***** Material for this task *****

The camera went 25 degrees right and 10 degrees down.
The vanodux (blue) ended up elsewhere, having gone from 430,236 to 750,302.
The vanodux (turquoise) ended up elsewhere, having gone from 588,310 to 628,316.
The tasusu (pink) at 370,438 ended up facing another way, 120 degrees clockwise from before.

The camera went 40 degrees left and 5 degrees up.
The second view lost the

*****
***** Material for this task *****

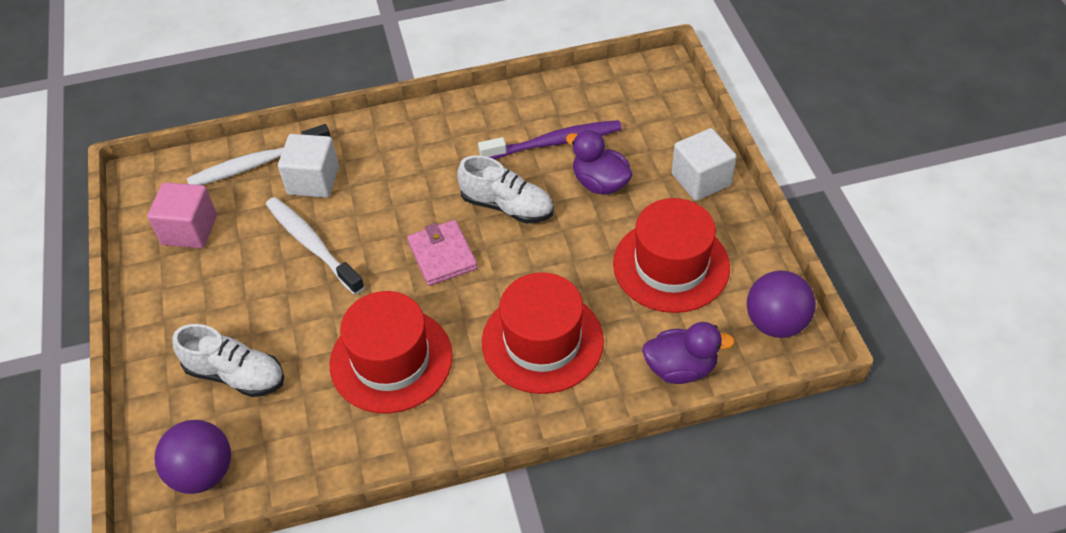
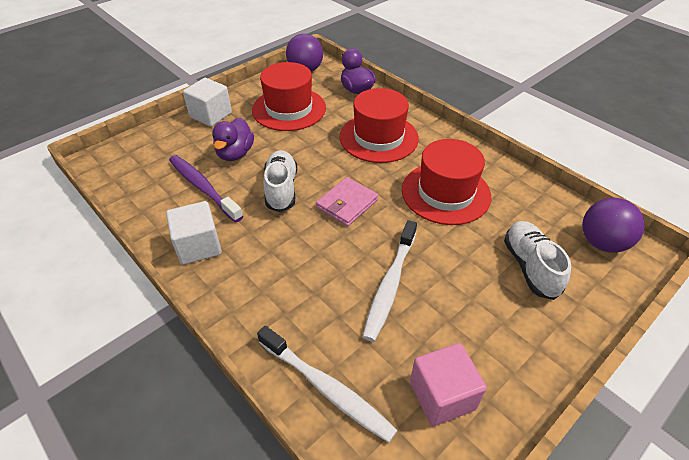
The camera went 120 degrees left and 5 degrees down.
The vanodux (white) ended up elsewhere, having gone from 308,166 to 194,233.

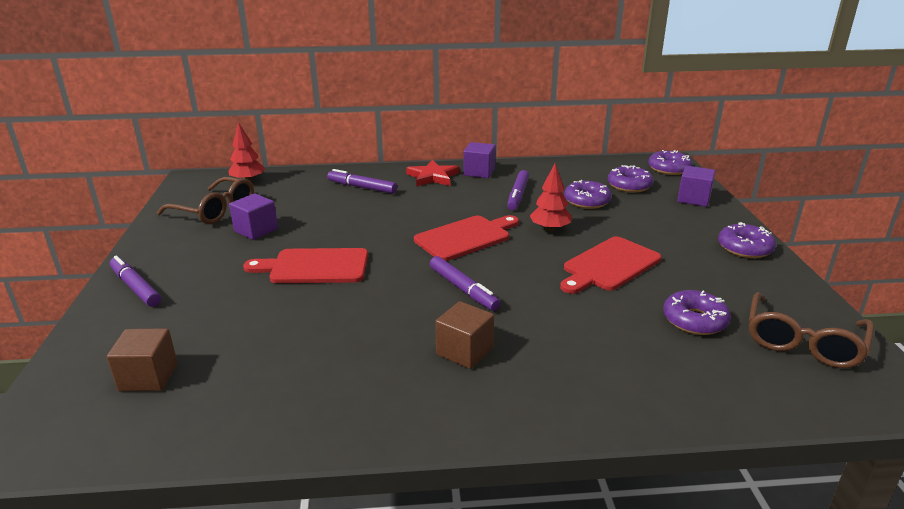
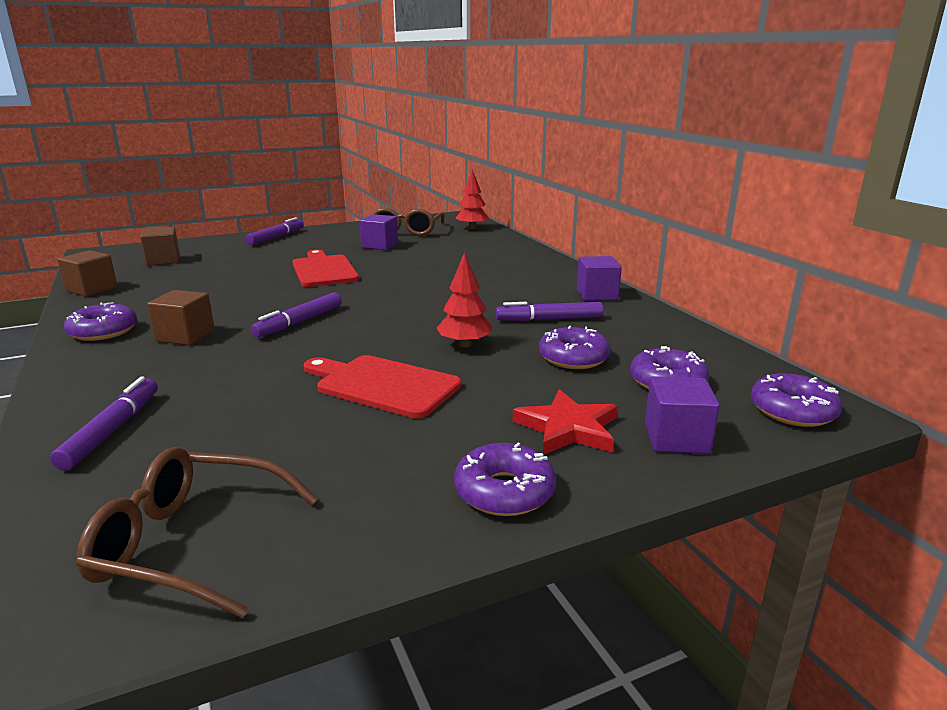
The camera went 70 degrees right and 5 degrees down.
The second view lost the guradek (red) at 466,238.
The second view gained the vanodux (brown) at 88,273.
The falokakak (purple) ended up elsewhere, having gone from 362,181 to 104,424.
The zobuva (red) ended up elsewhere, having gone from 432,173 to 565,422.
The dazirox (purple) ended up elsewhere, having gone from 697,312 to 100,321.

*****

Look back at the data above. Transcribe exactly the lines starting at the line that contains "The vanodux (blue)" and ending at the line that contains "The vanodux (turquoise)".

The vanodux (blue) ended up elsewhere, having gone from 430,236 to 750,302.
The vanodux (turquoise) ended up elsewhere, having gone from 588,310 to 628,316.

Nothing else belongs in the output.